▸ **Work instructions**
Return each of the entries below word for word.

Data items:
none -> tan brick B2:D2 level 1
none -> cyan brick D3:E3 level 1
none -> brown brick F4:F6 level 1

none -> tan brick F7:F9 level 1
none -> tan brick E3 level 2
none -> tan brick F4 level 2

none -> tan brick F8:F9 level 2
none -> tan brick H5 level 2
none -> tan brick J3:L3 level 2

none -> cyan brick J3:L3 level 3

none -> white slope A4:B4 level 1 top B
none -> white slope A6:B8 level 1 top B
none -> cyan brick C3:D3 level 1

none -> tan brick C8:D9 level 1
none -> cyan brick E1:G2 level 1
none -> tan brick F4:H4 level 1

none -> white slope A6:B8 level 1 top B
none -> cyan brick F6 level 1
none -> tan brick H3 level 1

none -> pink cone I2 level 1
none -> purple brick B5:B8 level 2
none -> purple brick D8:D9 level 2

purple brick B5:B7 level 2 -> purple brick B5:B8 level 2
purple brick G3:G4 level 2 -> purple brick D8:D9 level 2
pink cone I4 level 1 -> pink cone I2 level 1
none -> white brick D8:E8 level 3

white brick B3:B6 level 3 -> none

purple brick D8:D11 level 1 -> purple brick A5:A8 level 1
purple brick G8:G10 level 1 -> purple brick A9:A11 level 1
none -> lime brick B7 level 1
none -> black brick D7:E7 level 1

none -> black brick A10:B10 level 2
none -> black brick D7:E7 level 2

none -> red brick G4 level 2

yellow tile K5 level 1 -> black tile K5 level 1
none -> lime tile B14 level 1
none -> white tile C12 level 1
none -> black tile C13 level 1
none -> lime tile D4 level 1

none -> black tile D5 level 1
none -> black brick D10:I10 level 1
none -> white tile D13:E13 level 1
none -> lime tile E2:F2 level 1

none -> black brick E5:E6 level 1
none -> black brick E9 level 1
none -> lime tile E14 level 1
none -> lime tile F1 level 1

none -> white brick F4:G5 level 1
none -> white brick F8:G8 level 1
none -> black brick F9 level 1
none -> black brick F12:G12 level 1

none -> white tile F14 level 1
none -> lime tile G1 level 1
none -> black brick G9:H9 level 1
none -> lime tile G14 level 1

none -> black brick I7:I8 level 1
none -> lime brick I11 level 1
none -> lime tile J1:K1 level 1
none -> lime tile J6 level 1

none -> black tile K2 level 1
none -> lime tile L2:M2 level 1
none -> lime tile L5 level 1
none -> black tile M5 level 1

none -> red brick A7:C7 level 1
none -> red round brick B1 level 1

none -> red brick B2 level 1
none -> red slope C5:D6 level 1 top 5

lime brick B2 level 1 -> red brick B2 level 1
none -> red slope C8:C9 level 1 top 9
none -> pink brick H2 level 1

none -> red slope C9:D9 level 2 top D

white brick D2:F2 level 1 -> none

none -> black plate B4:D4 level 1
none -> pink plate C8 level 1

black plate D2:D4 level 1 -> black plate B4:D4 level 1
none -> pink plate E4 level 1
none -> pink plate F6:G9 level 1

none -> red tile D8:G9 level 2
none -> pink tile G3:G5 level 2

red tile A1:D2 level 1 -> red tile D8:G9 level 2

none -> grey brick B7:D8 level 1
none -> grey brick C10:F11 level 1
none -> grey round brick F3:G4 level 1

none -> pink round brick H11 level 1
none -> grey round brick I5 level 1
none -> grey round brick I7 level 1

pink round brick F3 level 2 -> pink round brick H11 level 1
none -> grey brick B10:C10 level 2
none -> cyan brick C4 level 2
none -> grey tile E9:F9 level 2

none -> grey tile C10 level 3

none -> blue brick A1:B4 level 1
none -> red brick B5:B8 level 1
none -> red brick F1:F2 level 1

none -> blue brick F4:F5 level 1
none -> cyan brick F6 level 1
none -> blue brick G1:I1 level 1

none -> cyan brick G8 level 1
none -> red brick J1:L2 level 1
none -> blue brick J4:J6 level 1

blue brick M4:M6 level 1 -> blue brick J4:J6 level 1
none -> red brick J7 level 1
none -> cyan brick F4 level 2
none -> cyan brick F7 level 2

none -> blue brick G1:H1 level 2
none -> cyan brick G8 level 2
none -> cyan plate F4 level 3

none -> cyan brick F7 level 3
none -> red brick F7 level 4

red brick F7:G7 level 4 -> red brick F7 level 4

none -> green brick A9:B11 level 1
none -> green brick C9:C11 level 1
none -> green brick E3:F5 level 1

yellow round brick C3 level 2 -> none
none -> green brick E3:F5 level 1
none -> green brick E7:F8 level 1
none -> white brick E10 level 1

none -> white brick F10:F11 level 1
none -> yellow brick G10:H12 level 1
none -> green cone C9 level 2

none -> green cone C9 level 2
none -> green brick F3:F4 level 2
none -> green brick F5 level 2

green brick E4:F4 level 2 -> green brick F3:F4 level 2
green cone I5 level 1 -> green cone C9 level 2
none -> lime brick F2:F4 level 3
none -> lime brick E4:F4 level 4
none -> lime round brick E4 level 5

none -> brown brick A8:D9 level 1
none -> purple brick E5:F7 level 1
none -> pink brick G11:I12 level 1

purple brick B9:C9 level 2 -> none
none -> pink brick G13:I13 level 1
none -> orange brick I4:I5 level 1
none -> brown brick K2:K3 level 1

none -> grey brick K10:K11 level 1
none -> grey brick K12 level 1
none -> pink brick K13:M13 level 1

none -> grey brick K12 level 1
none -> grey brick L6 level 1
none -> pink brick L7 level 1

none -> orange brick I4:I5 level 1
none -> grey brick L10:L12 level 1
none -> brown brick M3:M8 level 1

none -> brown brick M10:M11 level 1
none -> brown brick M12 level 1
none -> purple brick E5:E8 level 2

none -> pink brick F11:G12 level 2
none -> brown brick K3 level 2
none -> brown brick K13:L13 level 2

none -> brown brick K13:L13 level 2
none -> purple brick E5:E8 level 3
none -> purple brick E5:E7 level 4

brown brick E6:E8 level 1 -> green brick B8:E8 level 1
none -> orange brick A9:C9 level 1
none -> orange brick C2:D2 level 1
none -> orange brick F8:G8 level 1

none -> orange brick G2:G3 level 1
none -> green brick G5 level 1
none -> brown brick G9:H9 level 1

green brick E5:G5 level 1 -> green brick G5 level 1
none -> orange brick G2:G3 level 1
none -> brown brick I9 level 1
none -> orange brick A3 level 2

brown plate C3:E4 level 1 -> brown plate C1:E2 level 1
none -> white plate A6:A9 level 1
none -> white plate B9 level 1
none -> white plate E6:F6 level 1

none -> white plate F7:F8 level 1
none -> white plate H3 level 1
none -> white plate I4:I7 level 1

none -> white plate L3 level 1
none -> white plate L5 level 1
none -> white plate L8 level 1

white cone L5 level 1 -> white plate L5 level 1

▸ **Finished exercise**
none -> tan brick B2:D2 level 1
none -> cyan brick D3:E3 level 1
none -> brown brick F4:F6 level 1

none -> tan brick F7:F9 level 1
none -> tan brick E3 level 2
none -> tan brick F4 level 2

none -> tan brick F8:F9 level 2
none -> tan brick H5 level 2
none -> tan brick J3:L3 level 2

none -> cyan brick J3:L3 level 3

none -> white slope A4:B4 level 1 top B
none -> white slope A6:B8 level 1 top B
none -> cyan brick C3:D3 level 1

none -> tan brick C8:D9 level 1
none -> cyan brick E1:G2 level 1
none -> tan brick F4:H4 level 1

none -> white slope A6:B8 level 1 top B
none -> cyan brick F6 level 1
none -> tan brick H3 level 1

none -> pink cone I2 level 1
none -> purple brick B5:B8 level 2
none -> purple brick D8:D9 level 2

purple brick B5:B7 level 2 -> purple brick B5:B8 level 2
purple brick G3:G4 level 2 -> purple brick D8:D9 level 2
pink cone I4 level 1 -> pink cone I2 level 1
none -> white brick D8:E8 level 3

white brick B3:B6 level 3 -> none

purple brick D8:D11 level 1 -> purple brick A5:A8 level 1
purple brick G8:G10 level 1 -> purple brick A9:A11 level 1
none -> lime brick B7 level 1
none -> black brick D7:E7 level 1

none -> black brick A10:B10 level 2
none -> black brick D7:E7 level 2

none -> red brick G4 level 2

yellow tile K5 level 1 -> black tile K5 level 1
none -> lime tile B14 level 1
none -> white tile C12 level 1
none -> black tile C13 level 1
none -> lime tile D4 level 1

none -> black tile D5 level 1
none -> black brick D10:I10 level 1
none -> white tile D13:E13 level 1
none -> lime tile E2:F2 level 1

none -> black brick E5:E6 level 1
none -> black brick E9 level 1
none -> lime tile E14 level 1
none -> lime tile F1 level 1

none -> white brick F4:G5 level 1
none -> white brick F8:G8 level 1
none -> black brick F9 level 1
none -> black brick F12:G12 level 1

none -> white tile F14 level 1
none -> lime tile G1 level 1
none -> black brick G9:H9 level 1
none -> lime tile G14 level 1

none -> black brick I7:I8 level 1
none -> lime brick I11 level 1
none -> lime tile J1:K1 level 1
none -> lime tile J6 level 1

none -> black tile K2 level 1
none -> lime tile L2:M2 level 1
none -> lime tile L5 level 1
none -> black tile M5 level 1

none -> red brick A7:C7 level 1
none -> red round brick B1 level 1

none -> red brick B2 level 1
none -> red slope C5:D6 level 1 top 5

lime brick B2 level 1 -> red brick B2 level 1
none -> red slope C8:C9 level 1 top 9
none -> pink brick H2 level 1

none -> red slope C9:D9 level 2 top D

white brick D2:F2 level 1 -> none

none -> black plate B4:D4 level 1
none -> pink plate C8 level 1

black plate D2:D4 level 1 -> black plate B4:D4 level 1
none -> pink plate E4 level 1
none -> pink plate F6:G9 level 1

none -> red tile D8:G9 level 2
none -> pink tile G3:G5 level 2

red tile A1:D2 level 1 -> red tile D8:G9 level 2

none -> grey brick B7:D8 level 1
none -> grey brick C10:F11 level 1
none -> grey round brick F3:G4 level 1

none -> pink round brick H11 level 1
none -> grey round brick I5 level 1
none -> grey round brick I7 level 1

pink round brick F3 level 2 -> pink round brick H11 level 1
none -> grey brick B10:C10 level 2
none -> cyan brick C4 level 2
none -> grey tile E9:F9 level 2

none -> grey tile C10 level 3

none -> blue brick A1:B4 level 1
none -> red brick B5:B8 level 1
none -> red brick F1:F2 level 1

none -> blue brick F4:F5 level 1
none -> cyan brick F6 level 1
none -> blue brick G1:I1 level 1

none -> cyan brick G8 level 1
none -> red brick J1:L2 level 1
none -> blue brick J4:J6 level 1

blue brick M4:M6 level 1 -> blue brick J4:J6 level 1
none -> red brick J7 level 1
none -> cyan brick F4 level 2
none -> cyan brick F7 level 2

none -> blue brick G1:H1 level 2
none -> cyan brick G8 level 2
none -> cyan plate F4 level 3

none -> cyan brick F7 level 3
none -> red brick F7 level 4

red brick F7:G7 level 4 -> red brick F7 level 4

none -> green brick A9:B11 level 1
none -> green brick C9:C11 level 1
none -> green brick E3:F5 level 1

yellow round brick C3 level 2 -> none
none -> green brick E3:F5 level 1
none -> green brick E7:F8 level 1
none -> white brick E10 level 1

none -> white brick F10:F11 level 1
none -> yellow brick G10:H12 level 1
none -> green cone C9 level 2

none -> green cone C9 level 2
none -> green brick F3:F4 level 2
none -> green brick F5 level 2

green brick E4:F4 level 2 -> green brick F3:F4 level 2
green cone I5 level 1 -> green cone C9 level 2
none -> lime brick F2:F4 level 3
none -> lime brick E4:F4 level 4
none -> lime round brick E4 level 5

none -> brown brick A8:D9 level 1
none -> purple brick E5:F7 level 1
none -> pink brick G11:I12 level 1

purple brick B9:C9 level 2 -> none
none -> pink brick G13:I13 level 1
none -> orange brick I4:I5 level 1
none -> brown brick K2:K3 level 1

none -> grey brick K10:K11 level 1
none -> grey brick K12 level 1
none -> pink brick K13:M13 level 1

none -> grey brick K12 level 1
none -> grey brick L6 level 1
none -> pink brick L7 level 1

none -> orange brick I4:I5 level 1
none -> grey brick L10:L12 level 1
none -> brown brick M3:M8 level 1

none -> brown brick M10:M11 level 1
none -> brown brick M12 level 1
none -> purple brick E5:E8 level 2

none -> pink brick F11:G12 level 2
none -> brown brick K3 level 2
none -> brown brick K13:L13 level 2

none -> brown brick K13:L13 level 2
none -> purple brick E5:E8 level 3
none -> purple brick E5:E7 level 4

brown brick E6:E8 level 1 -> green brick B8:E8 level 1
none -> orange brick A9:C9 level 1
none -> orange brick C2:D2 level 1
none -> orange brick F8:G8 level 1

none -> orange brick G2:G3 level 1
none -> green brick G5 level 1
none -> brown brick G9:H9 level 1

green brick E5:G5 level 1 -> green brick G5 level 1
none -> orange brick G2:G3 level 1
none -> brown brick I9 level 1
none -> orange brick A3 level 2

brown plate C3:E4 level 1 -> brown plate C1:E2 level 1
none -> white plate A6:A9 level 1
none -> white plate B9 level 1
none -> white plate E6:F6 level 1

none -> white plate F7:F8 level 1
none -> white plate H3 level 1
none -> white plate I4:I7 level 1

none -> white plate L3 level 1
none -> white plate L5 level 1
none -> white plate L8 level 1

white cone L5 level 1 -> white plate L5 level 1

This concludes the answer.